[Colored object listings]
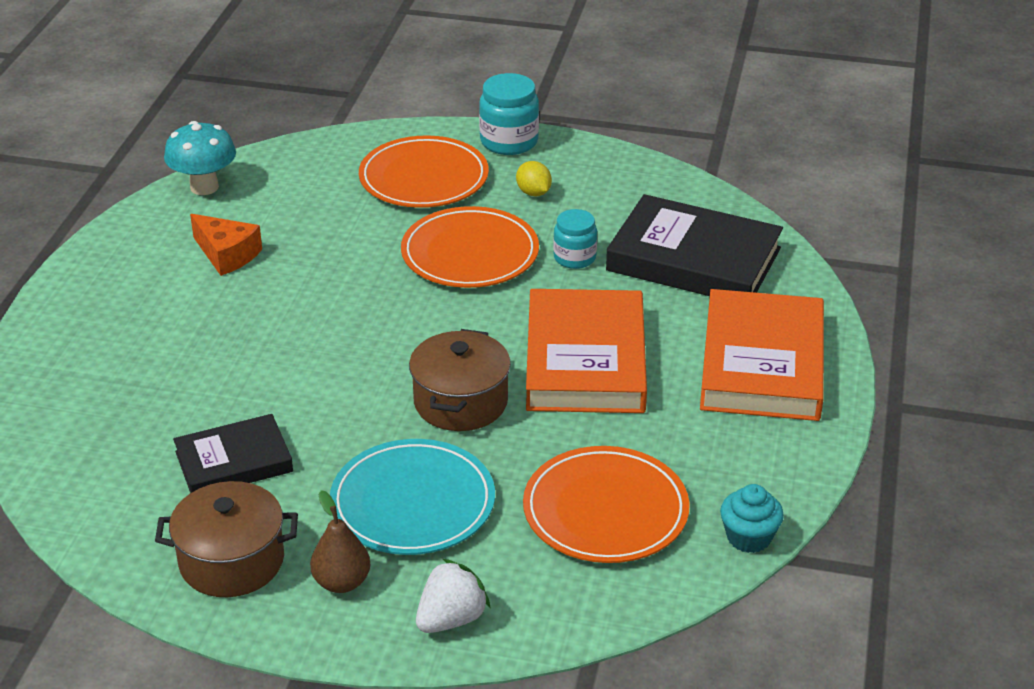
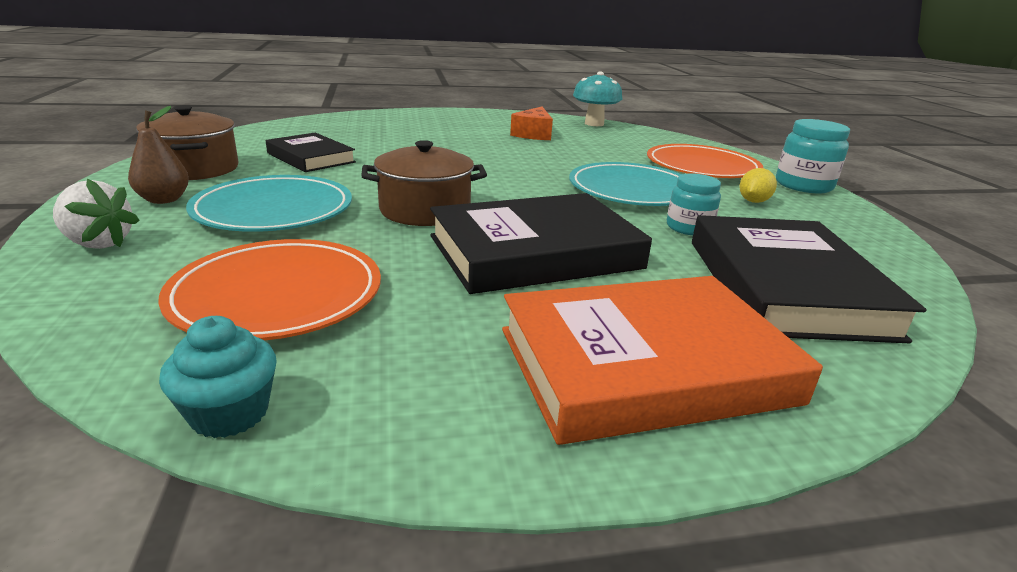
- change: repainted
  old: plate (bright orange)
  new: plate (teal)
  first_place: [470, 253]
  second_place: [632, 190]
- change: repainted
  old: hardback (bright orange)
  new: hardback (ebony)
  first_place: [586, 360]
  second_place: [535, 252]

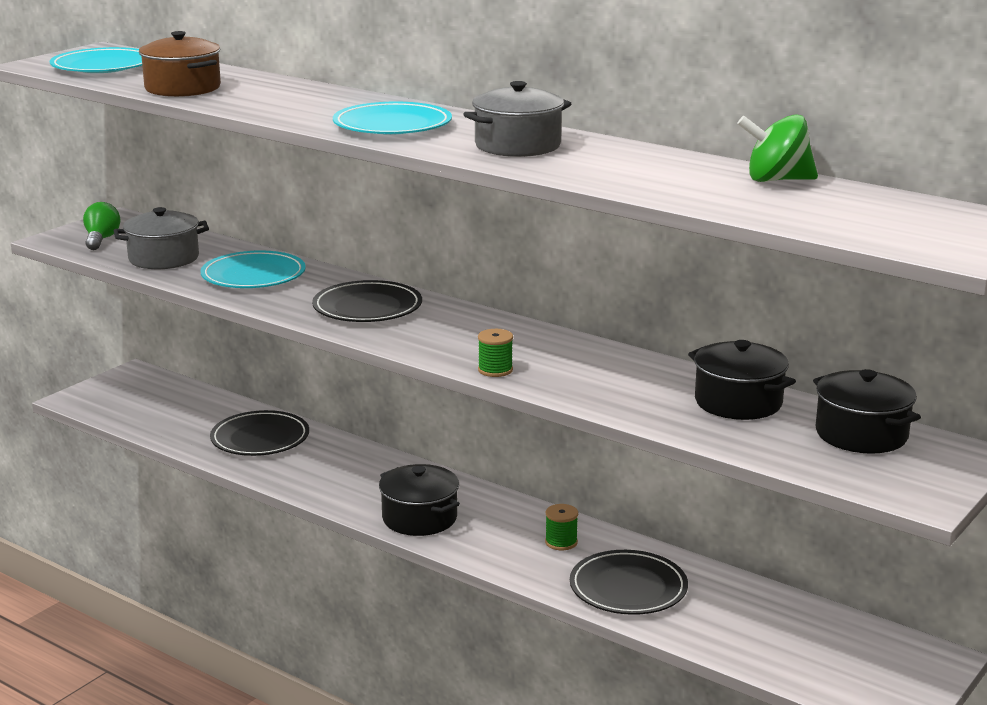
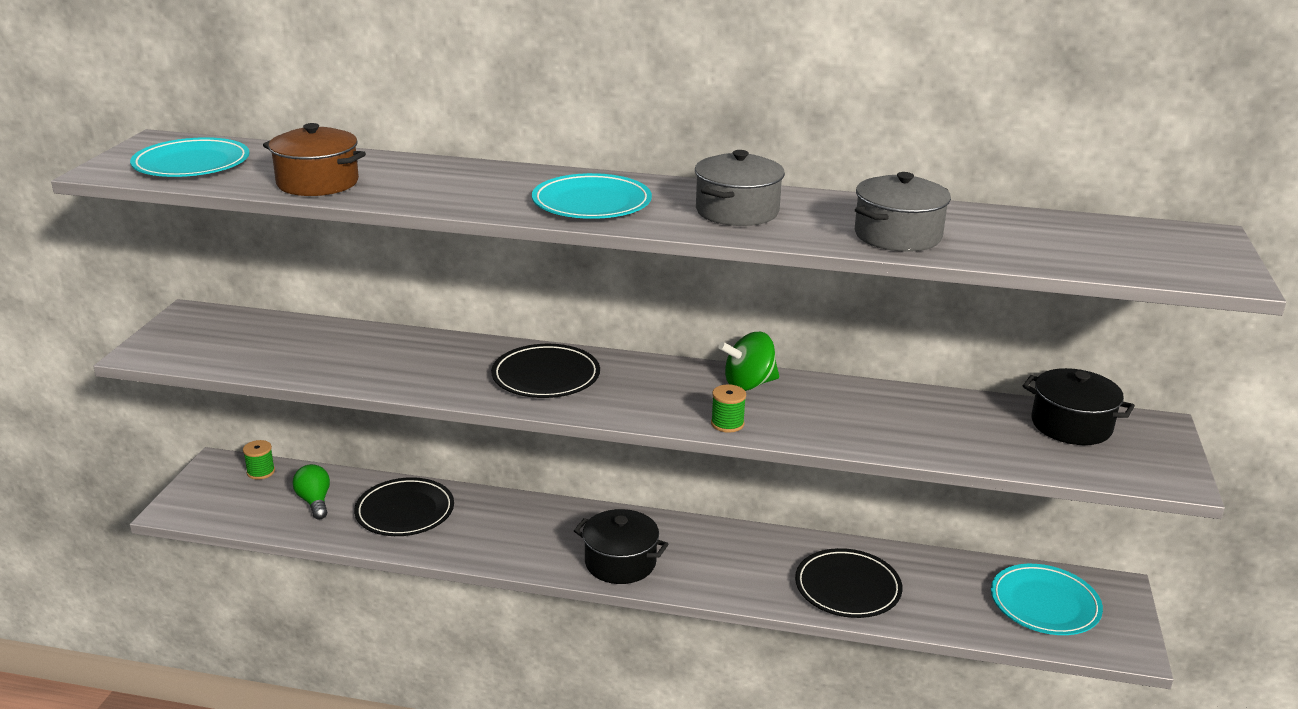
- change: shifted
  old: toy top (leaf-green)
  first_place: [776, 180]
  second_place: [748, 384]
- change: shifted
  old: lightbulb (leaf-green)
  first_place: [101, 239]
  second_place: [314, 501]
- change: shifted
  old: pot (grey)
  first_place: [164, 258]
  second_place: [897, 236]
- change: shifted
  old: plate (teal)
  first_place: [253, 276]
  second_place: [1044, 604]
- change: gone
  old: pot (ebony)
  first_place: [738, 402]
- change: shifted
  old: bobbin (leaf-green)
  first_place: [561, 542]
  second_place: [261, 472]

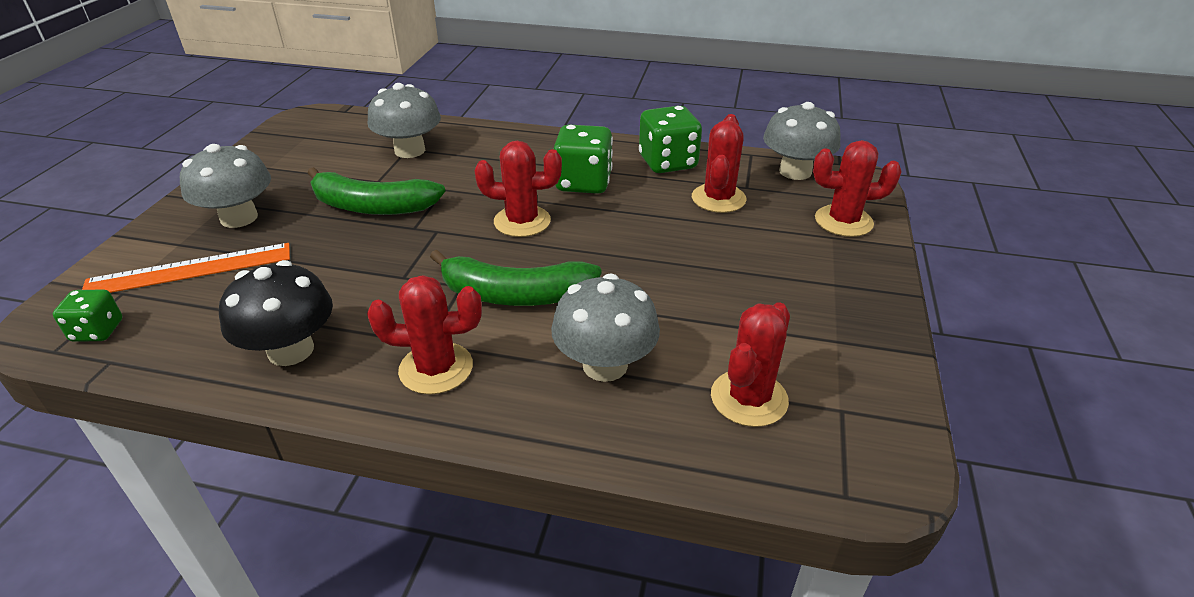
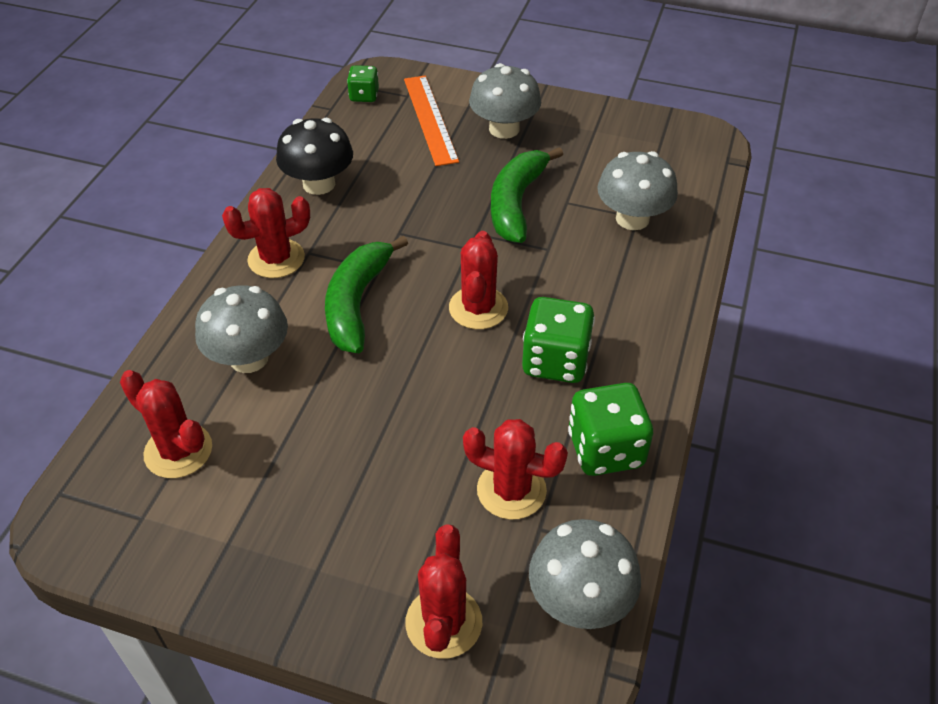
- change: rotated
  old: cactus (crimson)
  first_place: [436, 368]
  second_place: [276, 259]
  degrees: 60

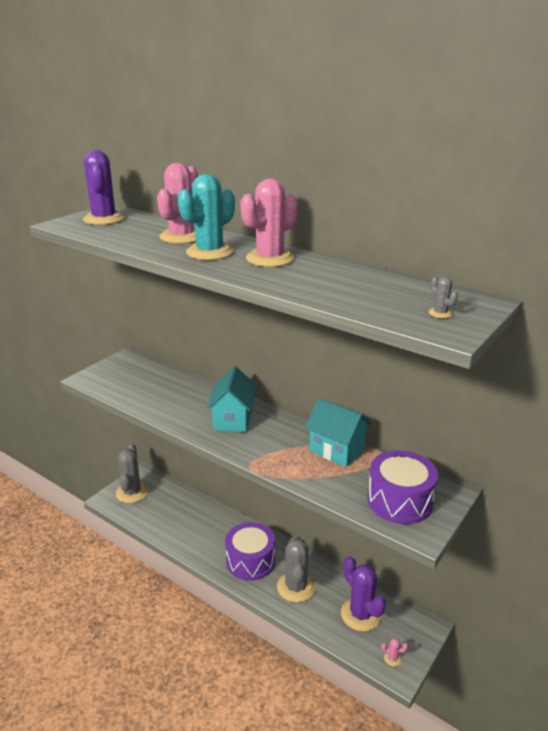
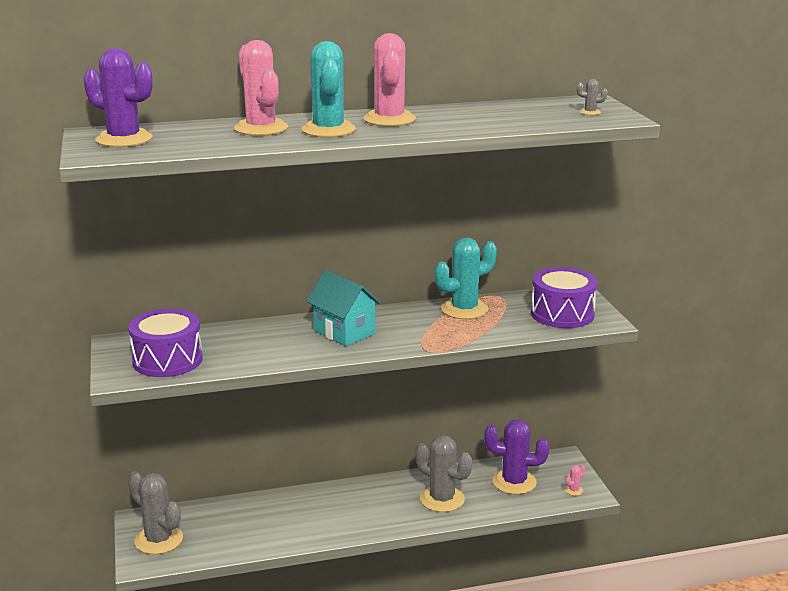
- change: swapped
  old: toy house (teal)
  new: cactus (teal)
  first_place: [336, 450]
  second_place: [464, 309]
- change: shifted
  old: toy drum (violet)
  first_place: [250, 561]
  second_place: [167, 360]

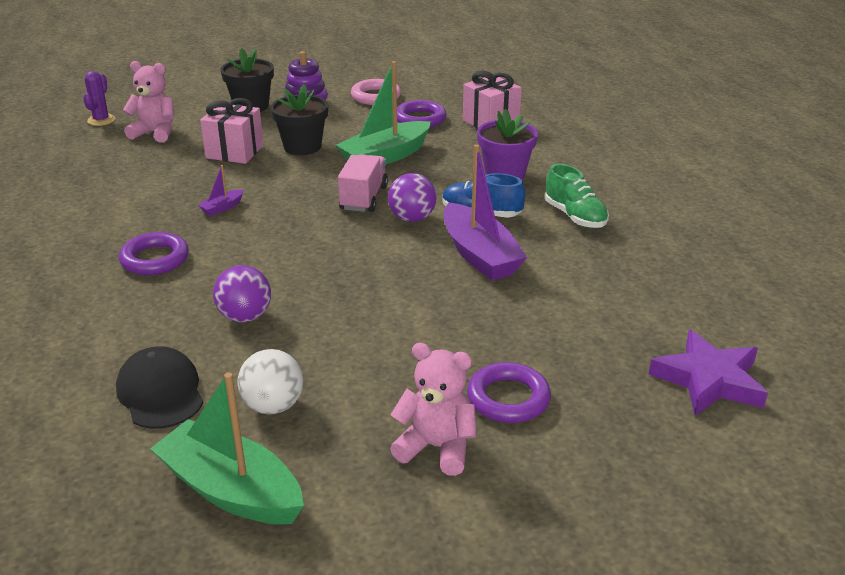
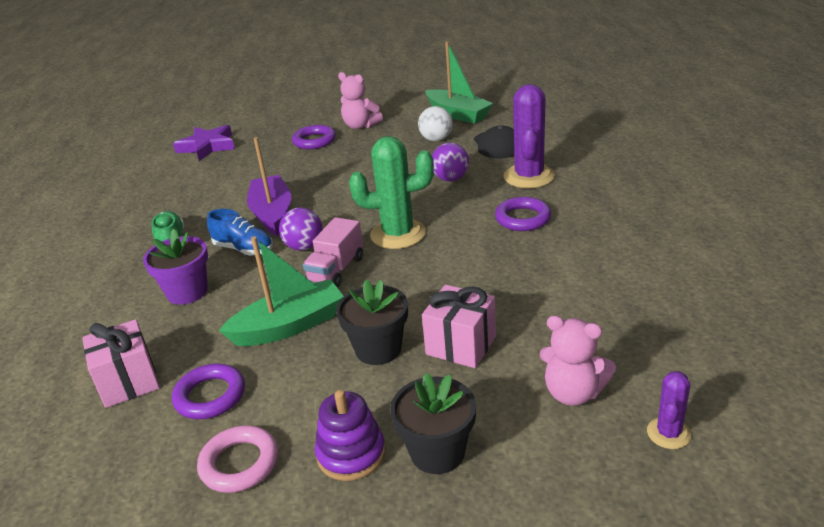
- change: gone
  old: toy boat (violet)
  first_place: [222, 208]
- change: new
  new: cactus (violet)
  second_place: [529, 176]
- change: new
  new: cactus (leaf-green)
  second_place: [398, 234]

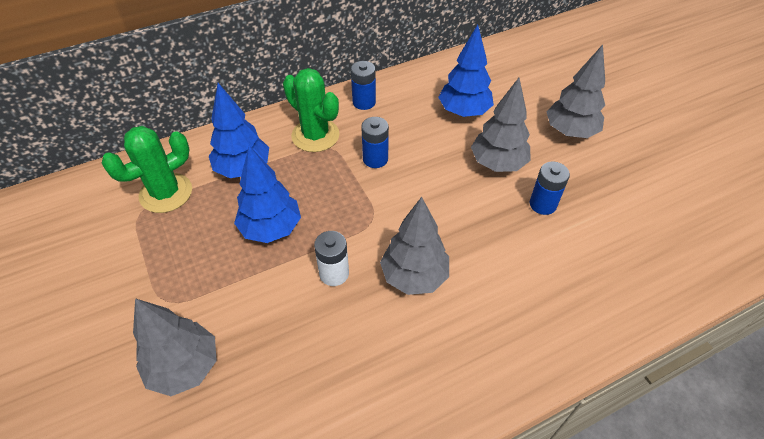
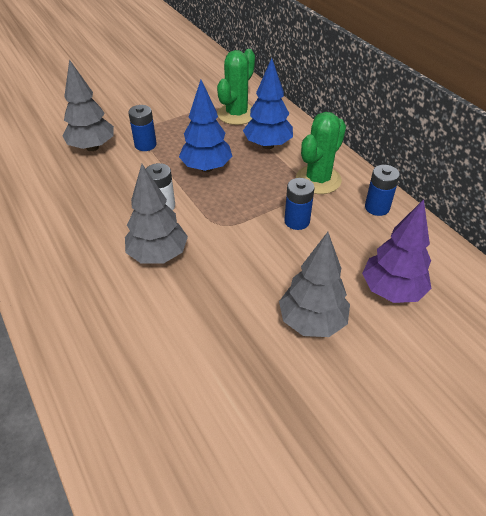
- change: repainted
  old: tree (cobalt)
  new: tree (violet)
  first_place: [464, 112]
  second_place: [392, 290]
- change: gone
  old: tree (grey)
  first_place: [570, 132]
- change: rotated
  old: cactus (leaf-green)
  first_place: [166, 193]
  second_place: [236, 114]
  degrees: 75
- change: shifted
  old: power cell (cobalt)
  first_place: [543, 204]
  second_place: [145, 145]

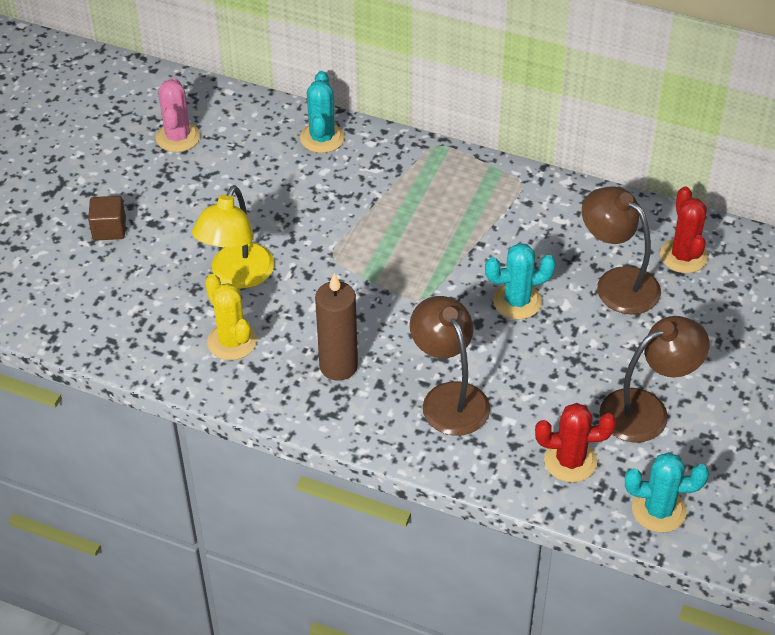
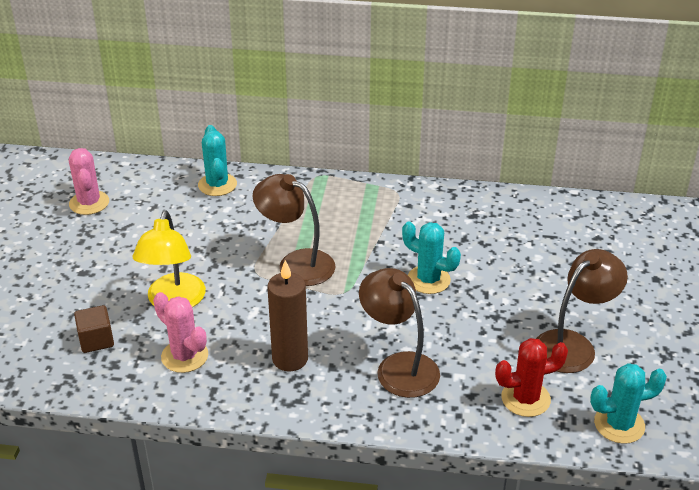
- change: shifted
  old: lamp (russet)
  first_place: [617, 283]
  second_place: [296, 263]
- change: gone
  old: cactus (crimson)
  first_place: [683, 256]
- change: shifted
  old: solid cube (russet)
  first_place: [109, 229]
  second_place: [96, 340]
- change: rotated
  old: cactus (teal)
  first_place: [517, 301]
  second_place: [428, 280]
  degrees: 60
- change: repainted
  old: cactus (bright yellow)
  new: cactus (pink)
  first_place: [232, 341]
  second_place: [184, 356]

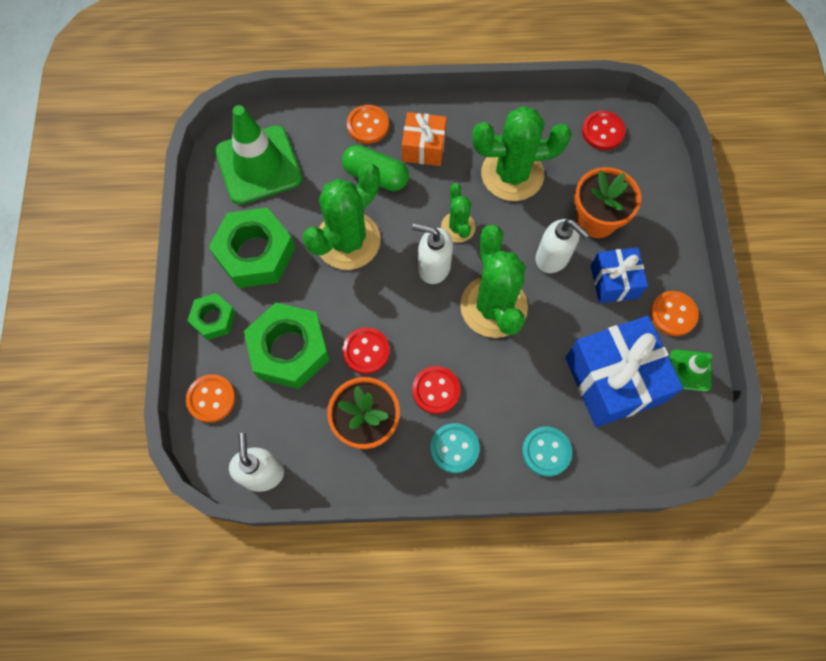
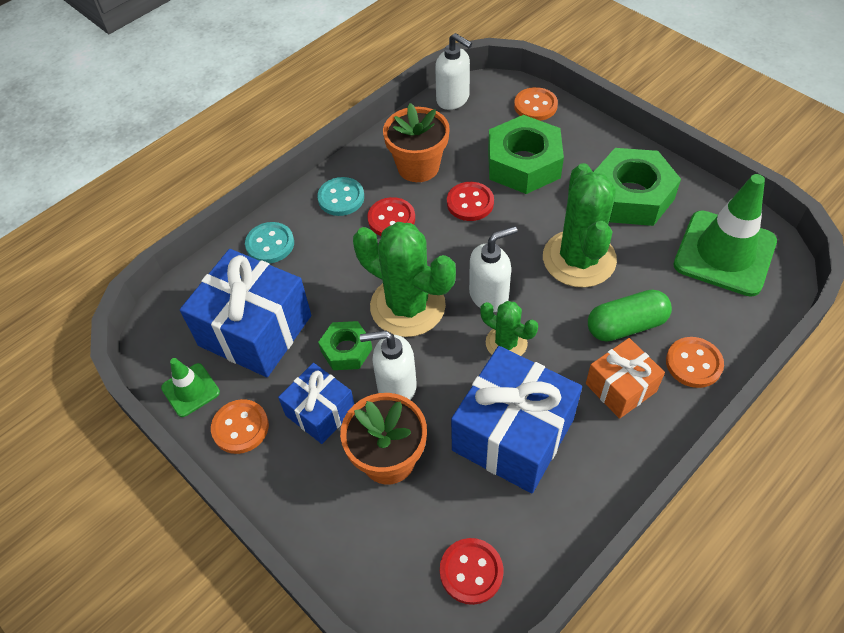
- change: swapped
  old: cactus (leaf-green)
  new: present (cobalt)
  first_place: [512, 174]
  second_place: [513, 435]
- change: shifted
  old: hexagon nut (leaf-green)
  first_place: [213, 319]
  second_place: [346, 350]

» WHAT TO PRODUCE
State, as a bare number, how many lines of the records above include "orange".

» RESULT
2